◆ **The data**
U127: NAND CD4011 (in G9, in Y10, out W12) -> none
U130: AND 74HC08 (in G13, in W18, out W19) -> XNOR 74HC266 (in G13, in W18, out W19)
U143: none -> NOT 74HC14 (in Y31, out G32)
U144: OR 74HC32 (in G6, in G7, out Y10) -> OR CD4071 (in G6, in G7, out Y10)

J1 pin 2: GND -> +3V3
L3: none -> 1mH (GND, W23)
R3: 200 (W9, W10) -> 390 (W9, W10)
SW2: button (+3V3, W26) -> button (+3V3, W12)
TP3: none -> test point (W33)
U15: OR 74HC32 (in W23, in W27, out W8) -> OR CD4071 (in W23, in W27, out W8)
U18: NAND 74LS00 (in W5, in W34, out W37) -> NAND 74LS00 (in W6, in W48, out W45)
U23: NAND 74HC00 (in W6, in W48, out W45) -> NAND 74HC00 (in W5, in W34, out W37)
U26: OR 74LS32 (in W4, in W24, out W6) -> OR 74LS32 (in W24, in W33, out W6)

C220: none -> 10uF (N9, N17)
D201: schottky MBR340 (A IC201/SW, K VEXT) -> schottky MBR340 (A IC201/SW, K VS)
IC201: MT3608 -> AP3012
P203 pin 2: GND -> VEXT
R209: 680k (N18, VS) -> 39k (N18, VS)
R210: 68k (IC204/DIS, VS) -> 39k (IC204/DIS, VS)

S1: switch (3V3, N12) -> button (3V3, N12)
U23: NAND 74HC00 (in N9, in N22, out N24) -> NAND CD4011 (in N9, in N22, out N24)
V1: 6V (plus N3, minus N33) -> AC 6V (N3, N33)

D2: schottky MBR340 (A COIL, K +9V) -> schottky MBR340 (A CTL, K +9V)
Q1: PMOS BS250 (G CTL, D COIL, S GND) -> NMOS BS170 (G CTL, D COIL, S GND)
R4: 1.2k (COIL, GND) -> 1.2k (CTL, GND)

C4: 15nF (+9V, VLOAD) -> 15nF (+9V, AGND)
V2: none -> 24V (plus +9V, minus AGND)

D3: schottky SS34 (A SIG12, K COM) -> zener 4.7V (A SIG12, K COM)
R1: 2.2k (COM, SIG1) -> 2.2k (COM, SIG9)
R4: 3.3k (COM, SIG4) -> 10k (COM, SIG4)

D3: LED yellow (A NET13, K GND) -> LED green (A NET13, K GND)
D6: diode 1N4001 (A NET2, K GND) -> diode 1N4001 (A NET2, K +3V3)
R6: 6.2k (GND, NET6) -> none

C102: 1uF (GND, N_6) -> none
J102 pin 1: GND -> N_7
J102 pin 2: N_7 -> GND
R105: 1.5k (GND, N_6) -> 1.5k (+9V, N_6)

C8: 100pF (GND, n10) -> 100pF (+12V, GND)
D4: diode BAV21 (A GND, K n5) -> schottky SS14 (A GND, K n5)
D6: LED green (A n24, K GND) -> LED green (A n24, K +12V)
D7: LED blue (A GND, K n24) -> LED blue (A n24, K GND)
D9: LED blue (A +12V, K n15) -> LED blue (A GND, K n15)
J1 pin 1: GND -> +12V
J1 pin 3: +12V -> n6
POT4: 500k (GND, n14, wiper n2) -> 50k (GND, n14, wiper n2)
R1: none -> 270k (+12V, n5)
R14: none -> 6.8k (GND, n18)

◆ **Problem description**
Write out every line from the data above that includes "NAND".

◆ **Answer to the exercise**
U127: NAND CD4011 (in G9, in Y10, out W12) -> none
U18: NAND 74LS00 (in W5, in W34, out W37) -> NAND 74LS00 (in W6, in W48, out W45)
U23: NAND 74HC00 (in W6, in W48, out W45) -> NAND 74HC00 (in W5, in W34, out W37)
U23: NAND 74HC00 (in N9, in N22, out N24) -> NAND CD4011 (in N9, in N22, out N24)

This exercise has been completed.